Before-and-after change data:
========

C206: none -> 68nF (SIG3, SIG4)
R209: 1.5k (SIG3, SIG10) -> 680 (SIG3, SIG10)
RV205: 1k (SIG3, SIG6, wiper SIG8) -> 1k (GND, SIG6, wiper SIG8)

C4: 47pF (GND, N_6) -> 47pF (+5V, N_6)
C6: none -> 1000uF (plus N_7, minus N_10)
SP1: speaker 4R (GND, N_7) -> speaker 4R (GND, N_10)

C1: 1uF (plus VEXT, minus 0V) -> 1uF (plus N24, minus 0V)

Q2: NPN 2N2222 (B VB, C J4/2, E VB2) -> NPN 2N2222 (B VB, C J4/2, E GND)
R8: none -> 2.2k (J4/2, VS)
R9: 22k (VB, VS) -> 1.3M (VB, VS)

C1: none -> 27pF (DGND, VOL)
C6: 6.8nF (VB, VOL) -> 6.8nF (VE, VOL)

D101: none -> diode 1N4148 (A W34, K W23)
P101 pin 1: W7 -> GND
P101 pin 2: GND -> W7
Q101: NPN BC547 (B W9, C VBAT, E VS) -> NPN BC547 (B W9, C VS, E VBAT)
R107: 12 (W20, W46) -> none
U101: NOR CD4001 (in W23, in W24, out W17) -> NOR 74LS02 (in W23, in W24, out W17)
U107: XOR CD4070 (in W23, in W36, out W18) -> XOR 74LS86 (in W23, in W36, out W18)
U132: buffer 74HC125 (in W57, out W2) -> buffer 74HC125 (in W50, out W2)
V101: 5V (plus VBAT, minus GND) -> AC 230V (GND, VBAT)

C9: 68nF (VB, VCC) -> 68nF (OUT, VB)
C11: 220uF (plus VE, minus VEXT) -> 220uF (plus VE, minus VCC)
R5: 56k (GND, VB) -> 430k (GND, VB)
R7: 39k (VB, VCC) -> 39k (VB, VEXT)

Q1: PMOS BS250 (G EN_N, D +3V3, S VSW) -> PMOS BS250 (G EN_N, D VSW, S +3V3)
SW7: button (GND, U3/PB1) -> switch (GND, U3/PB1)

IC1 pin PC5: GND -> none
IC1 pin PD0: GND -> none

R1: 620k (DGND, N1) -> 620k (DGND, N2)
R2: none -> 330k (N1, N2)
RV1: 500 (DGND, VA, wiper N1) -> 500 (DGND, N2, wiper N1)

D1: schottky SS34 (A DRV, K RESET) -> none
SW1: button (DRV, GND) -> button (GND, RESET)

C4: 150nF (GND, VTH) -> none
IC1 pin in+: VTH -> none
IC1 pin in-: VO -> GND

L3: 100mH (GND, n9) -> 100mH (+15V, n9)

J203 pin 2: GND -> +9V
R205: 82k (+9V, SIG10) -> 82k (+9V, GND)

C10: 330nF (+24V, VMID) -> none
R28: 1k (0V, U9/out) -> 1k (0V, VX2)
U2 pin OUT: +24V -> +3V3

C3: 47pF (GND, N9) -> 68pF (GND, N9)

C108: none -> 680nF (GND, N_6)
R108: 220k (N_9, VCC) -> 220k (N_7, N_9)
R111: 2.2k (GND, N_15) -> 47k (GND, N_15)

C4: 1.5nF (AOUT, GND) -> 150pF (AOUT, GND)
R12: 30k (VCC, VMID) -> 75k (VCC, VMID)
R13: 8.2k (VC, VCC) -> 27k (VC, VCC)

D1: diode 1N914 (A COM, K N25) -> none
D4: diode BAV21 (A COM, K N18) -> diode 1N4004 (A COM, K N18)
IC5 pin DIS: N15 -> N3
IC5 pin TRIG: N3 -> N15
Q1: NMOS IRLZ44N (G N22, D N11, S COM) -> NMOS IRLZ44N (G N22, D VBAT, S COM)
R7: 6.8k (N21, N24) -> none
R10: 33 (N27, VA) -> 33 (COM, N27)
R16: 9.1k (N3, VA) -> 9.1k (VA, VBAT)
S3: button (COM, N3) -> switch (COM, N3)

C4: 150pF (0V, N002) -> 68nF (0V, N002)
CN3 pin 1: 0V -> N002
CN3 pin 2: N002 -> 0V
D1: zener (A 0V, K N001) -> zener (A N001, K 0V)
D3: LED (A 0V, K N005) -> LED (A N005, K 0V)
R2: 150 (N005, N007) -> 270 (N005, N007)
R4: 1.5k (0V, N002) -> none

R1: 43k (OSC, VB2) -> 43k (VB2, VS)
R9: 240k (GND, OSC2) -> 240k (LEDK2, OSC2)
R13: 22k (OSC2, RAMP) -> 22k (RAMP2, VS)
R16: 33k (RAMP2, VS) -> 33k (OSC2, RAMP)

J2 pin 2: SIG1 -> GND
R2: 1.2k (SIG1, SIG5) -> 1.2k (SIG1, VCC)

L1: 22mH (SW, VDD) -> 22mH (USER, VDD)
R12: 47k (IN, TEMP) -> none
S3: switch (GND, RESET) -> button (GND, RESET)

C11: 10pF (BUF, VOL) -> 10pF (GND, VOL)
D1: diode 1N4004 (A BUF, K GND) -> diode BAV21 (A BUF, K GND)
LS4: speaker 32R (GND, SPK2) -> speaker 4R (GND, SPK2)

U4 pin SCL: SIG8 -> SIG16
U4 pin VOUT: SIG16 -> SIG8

========

## Work instructions:
Repeat each entry above exactly as shown.

## Task result:
C206: none -> 68nF (SIG3, SIG4)
R209: 1.5k (SIG3, SIG10) -> 680 (SIG3, SIG10)
RV205: 1k (SIG3, SIG6, wiper SIG8) -> 1k (GND, SIG6, wiper SIG8)

C4: 47pF (GND, N_6) -> 47pF (+5V, N_6)
C6: none -> 1000uF (plus N_7, minus N_10)
SP1: speaker 4R (GND, N_7) -> speaker 4R (GND, N_10)

C1: 1uF (plus VEXT, minus 0V) -> 1uF (plus N24, minus 0V)

Q2: NPN 2N2222 (B VB, C J4/2, E VB2) -> NPN 2N2222 (B VB, C J4/2, E GND)
R8: none -> 2.2k (J4/2, VS)
R9: 22k (VB, VS) -> 1.3M (VB, VS)

C1: none -> 27pF (DGND, VOL)
C6: 6.8nF (VB, VOL) -> 6.8nF (VE, VOL)

D101: none -> diode 1N4148 (A W34, K W23)
P101 pin 1: W7 -> GND
P101 pin 2: GND -> W7
Q101: NPN BC547 (B W9, C VBAT, E VS) -> NPN BC547 (B W9, C VS, E VBAT)
R107: 12 (W20, W46) -> none
U101: NOR CD4001 (in W23, in W24, out W17) -> NOR 74LS02 (in W23, in W24, out W17)
U107: XOR CD4070 (in W23, in W36, out W18) -> XOR 74LS86 (in W23, in W36, out W18)
U132: buffer 74HC125 (in W57, out W2) -> buffer 74HC125 (in W50, out W2)
V101: 5V (plus VBAT, minus GND) -> AC 230V (GND, VBAT)

C9: 68nF (VB, VCC) -> 68nF (OUT, VB)
C11: 220uF (plus VE, minus VEXT) -> 220uF (plus VE, minus VCC)
R5: 56k (GND, VB) -> 430k (GND, VB)
R7: 39k (VB, VCC) -> 39k (VB, VEXT)

Q1: PMOS BS250 (G EN_N, D +3V3, S VSW) -> PMOS BS250 (G EN_N, D VSW, S +3V3)
SW7: button (GND, U3/PB1) -> switch (GND, U3/PB1)

IC1 pin PC5: GND -> none
IC1 pin PD0: GND -> none

R1: 620k (DGND, N1) -> 620k (DGND, N2)
R2: none -> 330k (N1, N2)
RV1: 500 (DGND, VA, wiper N1) -> 500 (DGND, N2, wiper N1)

D1: schottky SS34 (A DRV, K RESET) -> none
SW1: button (DRV, GND) -> button (GND, RESET)

C4: 150nF (GND, VTH) -> none
IC1 pin in+: VTH -> none
IC1 pin in-: VO -> GND

L3: 100mH (GND, n9) -> 100mH (+15V, n9)

J203 pin 2: GND -> +9V
R205: 82k (+9V, SIG10) -> 82k (+9V, GND)

C10: 330nF (+24V, VMID) -> none
R28: 1k (0V, U9/out) -> 1k (0V, VX2)
U2 pin OUT: +24V -> +3V3

C3: 47pF (GND, N9) -> 68pF (GND, N9)

C108: none -> 680nF (GND, N_6)
R108: 220k (N_9, VCC) -> 220k (N_7, N_9)
R111: 2.2k (GND, N_15) -> 47k (GND, N_15)

C4: 1.5nF (AOUT, GND) -> 150pF (AOUT, GND)
R12: 30k (VCC, VMID) -> 75k (VCC, VMID)
R13: 8.2k (VC, VCC) -> 27k (VC, VCC)

D1: diode 1N914 (A COM, K N25) -> none
D4: diode BAV21 (A COM, K N18) -> diode 1N4004 (A COM, K N18)
IC5 pin DIS: N15 -> N3
IC5 pin TRIG: N3 -> N15
Q1: NMOS IRLZ44N (G N22, D N11, S COM) -> NMOS IRLZ44N (G N22, D VBAT, S COM)
R7: 6.8k (N21, N24) -> none
R10: 33 (N27, VA) -> 33 (COM, N27)
R16: 9.1k (N3, VA) -> 9.1k (VA, VBAT)
S3: button (COM, N3) -> switch (COM, N3)

C4: 150pF (0V, N002) -> 68nF (0V, N002)
CN3 pin 1: 0V -> N002
CN3 pin 2: N002 -> 0V
D1: zener (A 0V, K N001) -> zener (A N001, K 0V)
D3: LED (A 0V, K N005) -> LED (A N005, K 0V)
R2: 150 (N005, N007) -> 270 (N005, N007)
R4: 1.5k (0V, N002) -> none

R1: 43k (OSC, VB2) -> 43k (VB2, VS)
R9: 240k (GND, OSC2) -> 240k (LEDK2, OSC2)
R13: 22k (OSC2, RAMP) -> 22k (RAMP2, VS)
R16: 33k (RAMP2, VS) -> 33k (OSC2, RAMP)

J2 pin 2: SIG1 -> GND
R2: 1.2k (SIG1, SIG5) -> 1.2k (SIG1, VCC)

L1: 22mH (SW, VDD) -> 22mH (USER, VDD)
R12: 47k (IN, TEMP) -> none
S3: switch (GND, RESET) -> button (GND, RESET)

C11: 10pF (BUF, VOL) -> 10pF (GND, VOL)
D1: diode 1N4004 (A BUF, K GND) -> diode BAV21 (A BUF, K GND)
LS4: speaker 32R (GND, SPK2) -> speaker 4R (GND, SPK2)

U4 pin SCL: SIG8 -> SIG16
U4 pin VOUT: SIG16 -> SIG8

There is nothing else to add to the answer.